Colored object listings

* * * * * * * * *

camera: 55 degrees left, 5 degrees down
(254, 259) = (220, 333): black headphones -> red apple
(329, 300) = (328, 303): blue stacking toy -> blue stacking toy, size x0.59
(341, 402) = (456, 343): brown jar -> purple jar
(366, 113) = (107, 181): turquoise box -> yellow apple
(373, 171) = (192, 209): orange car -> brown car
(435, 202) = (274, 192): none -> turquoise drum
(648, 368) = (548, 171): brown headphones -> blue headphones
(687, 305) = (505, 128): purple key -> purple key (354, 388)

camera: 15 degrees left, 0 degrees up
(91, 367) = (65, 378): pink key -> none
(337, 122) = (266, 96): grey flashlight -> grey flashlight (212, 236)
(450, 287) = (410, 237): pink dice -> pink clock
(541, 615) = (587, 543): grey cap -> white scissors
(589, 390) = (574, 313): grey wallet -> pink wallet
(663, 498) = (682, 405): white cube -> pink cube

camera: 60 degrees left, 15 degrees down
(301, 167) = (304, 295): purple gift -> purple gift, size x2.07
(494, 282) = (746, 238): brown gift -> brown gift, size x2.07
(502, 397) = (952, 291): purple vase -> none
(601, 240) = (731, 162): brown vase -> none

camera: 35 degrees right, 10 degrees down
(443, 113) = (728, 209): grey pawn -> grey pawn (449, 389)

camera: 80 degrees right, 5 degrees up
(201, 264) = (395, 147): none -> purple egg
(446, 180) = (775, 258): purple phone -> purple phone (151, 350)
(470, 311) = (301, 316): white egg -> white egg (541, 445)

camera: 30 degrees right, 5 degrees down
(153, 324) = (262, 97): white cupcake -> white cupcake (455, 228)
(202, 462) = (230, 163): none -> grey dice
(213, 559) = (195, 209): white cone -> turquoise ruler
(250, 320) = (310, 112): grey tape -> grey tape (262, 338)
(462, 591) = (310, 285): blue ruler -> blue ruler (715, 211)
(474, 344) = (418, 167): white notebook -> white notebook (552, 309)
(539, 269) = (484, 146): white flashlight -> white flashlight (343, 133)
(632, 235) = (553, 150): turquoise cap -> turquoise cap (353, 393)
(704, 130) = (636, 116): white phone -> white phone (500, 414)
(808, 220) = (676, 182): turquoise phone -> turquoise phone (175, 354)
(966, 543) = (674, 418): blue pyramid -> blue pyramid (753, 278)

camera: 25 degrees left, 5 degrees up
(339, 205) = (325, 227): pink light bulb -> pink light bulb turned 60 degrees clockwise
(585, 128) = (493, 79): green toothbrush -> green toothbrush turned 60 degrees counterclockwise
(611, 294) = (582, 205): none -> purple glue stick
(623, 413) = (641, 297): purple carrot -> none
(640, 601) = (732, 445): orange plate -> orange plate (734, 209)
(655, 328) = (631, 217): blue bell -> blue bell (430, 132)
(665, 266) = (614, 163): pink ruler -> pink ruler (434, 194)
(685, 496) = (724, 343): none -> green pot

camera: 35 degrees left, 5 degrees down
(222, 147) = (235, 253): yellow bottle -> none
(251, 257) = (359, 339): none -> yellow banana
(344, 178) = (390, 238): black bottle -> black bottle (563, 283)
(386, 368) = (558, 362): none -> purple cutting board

* * * * * * * * *

# Exercise brief
Go through the data and return every record exactly.

# Solution below
camera: 55 degrees left, 5 degrees down
(254, 259) = (220, 333): black headphones -> red apple
(329, 300) = (328, 303): blue stacking toy -> blue stacking toy, size x0.59
(341, 402) = (456, 343): brown jar -> purple jar
(366, 113) = (107, 181): turquoise box -> yellow apple
(373, 171) = (192, 209): orange car -> brown car
(435, 202) = (274, 192): none -> turquoise drum
(648, 368) = (548, 171): brown headphones -> blue headphones
(687, 305) = (505, 128): purple key -> purple key (354, 388)

camera: 15 degrees left, 0 degrees up
(91, 367) = (65, 378): pink key -> none
(337, 122) = (266, 96): grey flashlight -> grey flashlight (212, 236)
(450, 287) = (410, 237): pink dice -> pink clock
(541, 615) = (587, 543): grey cap -> white scissors
(589, 390) = (574, 313): grey wallet -> pink wallet
(663, 498) = (682, 405): white cube -> pink cube

camera: 60 degrees left, 15 degrees down
(301, 167) = (304, 295): purple gift -> purple gift, size x2.07
(494, 282) = (746, 238): brown gift -> brown gift, size x2.07
(502, 397) = (952, 291): purple vase -> none
(601, 240) = (731, 162): brown vase -> none

camera: 35 degrees right, 10 degrees down
(443, 113) = (728, 209): grey pawn -> grey pawn (449, 389)

camera: 80 degrees right, 5 degrees up
(201, 264) = (395, 147): none -> purple egg
(446, 180) = (775, 258): purple phone -> purple phone (151, 350)
(470, 311) = (301, 316): white egg -> white egg (541, 445)

camera: 30 degrees right, 5 degrees down
(153, 324) = (262, 97): white cupcake -> white cupcake (455, 228)
(202, 462) = (230, 163): none -> grey dice
(213, 559) = (195, 209): white cone -> turquoise ruler
(250, 320) = (310, 112): grey tape -> grey tape (262, 338)
(462, 591) = (310, 285): blue ruler -> blue ruler (715, 211)
(474, 344) = (418, 167): white notebook -> white notebook (552, 309)
(539, 269) = (484, 146): white flashlight -> white flashlight (343, 133)
(632, 235) = (553, 150): turquoise cap -> turquoise cap (353, 393)
(704, 130) = (636, 116): white phone -> white phone (500, 414)
(808, 220) = (676, 182): turquoise phone -> turquoise phone (175, 354)
(966, 543) = (674, 418): blue pyramid -> blue pyramid (753, 278)

camera: 25 degrees left, 5 degrees up
(339, 205) = (325, 227): pink light bulb -> pink light bulb turned 60 degrees clockwise
(585, 128) = (493, 79): green toothbrush -> green toothbrush turned 60 degrees counterclockwise
(611, 294) = (582, 205): none -> purple glue stick
(623, 413) = (641, 297): purple carrot -> none
(640, 601) = (732, 445): orange plate -> orange plate (734, 209)
(655, 328) = (631, 217): blue bell -> blue bell (430, 132)
(665, 266) = (614, 163): pink ruler -> pink ruler (434, 194)
(685, 496) = (724, 343): none -> green pot

camera: 35 degrees left, 5 degrees down
(222, 147) = (235, 253): yellow bottle -> none
(251, 257) = (359, 339): none -> yellow banana
(344, 178) = (390, 238): black bottle -> black bottle (563, 283)
(386, 368) = (558, 362): none -> purple cutting board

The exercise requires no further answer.